((

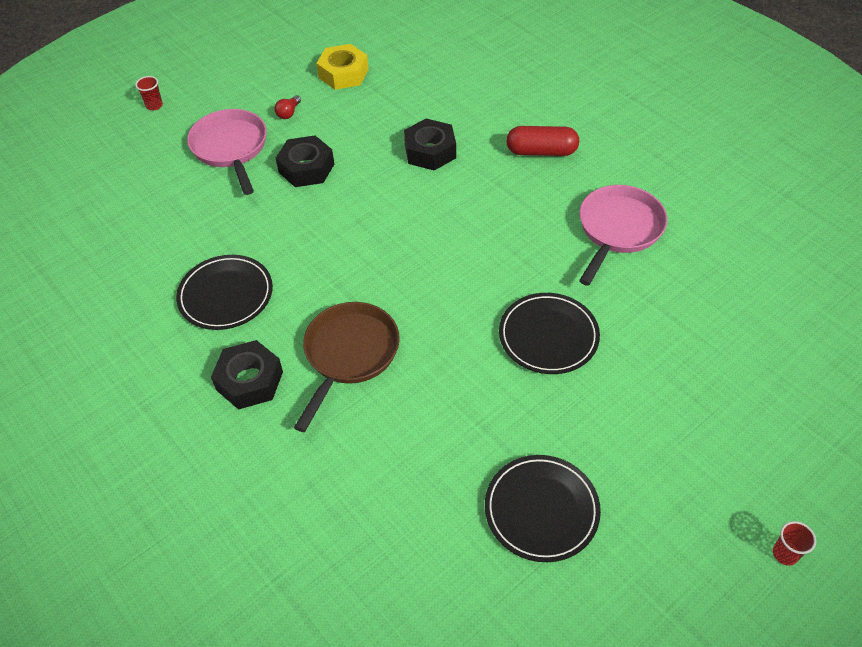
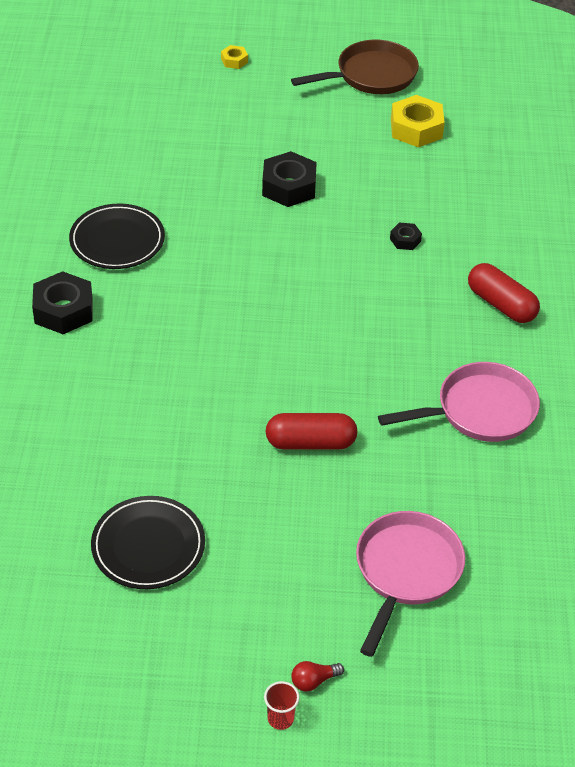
camera: 40 degrees right, 5 degrees down
(154, 105) = (234, 61): red cup -> yellow nut
(231, 148) = (251, 133): pink pan -> pink pan (406, 571)
(288, 113) = (330, 133): red light bulb -> red light bulb (314, 681)
(349, 354) = (150, 344): brown pan -> brown pan (371, 75)
(430, 151) = (405, 240): black nut -> black nut, size x0.50
(548, 336) = (310, 442): black plate -> red capsule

))

- [What needs to be done]:
Word for word, return the lines from the one holding "(288, 113) = (330, 133): red" through the end of the entries above.

- [Answer area]:
(288, 113) = (330, 133): red light bulb -> red light bulb (314, 681)
(349, 354) = (150, 344): brown pan -> brown pan (371, 75)
(430, 151) = (405, 240): black nut -> black nut, size x0.50
(548, 336) = (310, 442): black plate -> red capsule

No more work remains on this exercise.